### [Exercise materials]

· · · ·

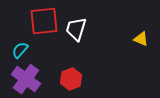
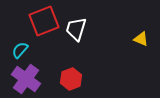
red square: rotated 16 degrees counterclockwise
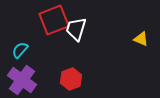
red square: moved 10 px right, 1 px up
purple cross: moved 4 px left, 1 px down
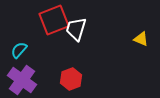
cyan semicircle: moved 1 px left
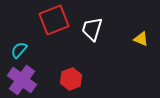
white trapezoid: moved 16 px right
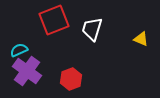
cyan semicircle: rotated 24 degrees clockwise
purple cross: moved 5 px right, 9 px up
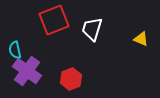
cyan semicircle: moved 4 px left; rotated 78 degrees counterclockwise
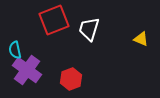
white trapezoid: moved 3 px left
purple cross: moved 1 px up
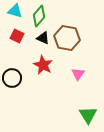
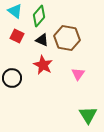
cyan triangle: rotated 21 degrees clockwise
black triangle: moved 1 px left, 2 px down
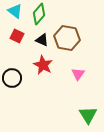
green diamond: moved 2 px up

· · · ·

### [Instruction]
Lay out every line of the records above as a numbered list, leaving out blank lines and the picture markers.

### [Task answer]
1. red square: rotated 16 degrees counterclockwise
2. red square: moved 10 px right, 1 px up
3. purple cross: moved 4 px left, 1 px down
4. cyan semicircle: moved 1 px left
5. white trapezoid: moved 16 px right
6. cyan semicircle: rotated 24 degrees clockwise
7. purple cross: moved 5 px right, 9 px up
8. cyan semicircle: moved 4 px left; rotated 78 degrees counterclockwise
9. white trapezoid: moved 3 px left
10. purple cross: moved 1 px up
11. cyan triangle: rotated 21 degrees clockwise
12. black triangle: moved 1 px left, 2 px down
13. green diamond: moved 2 px up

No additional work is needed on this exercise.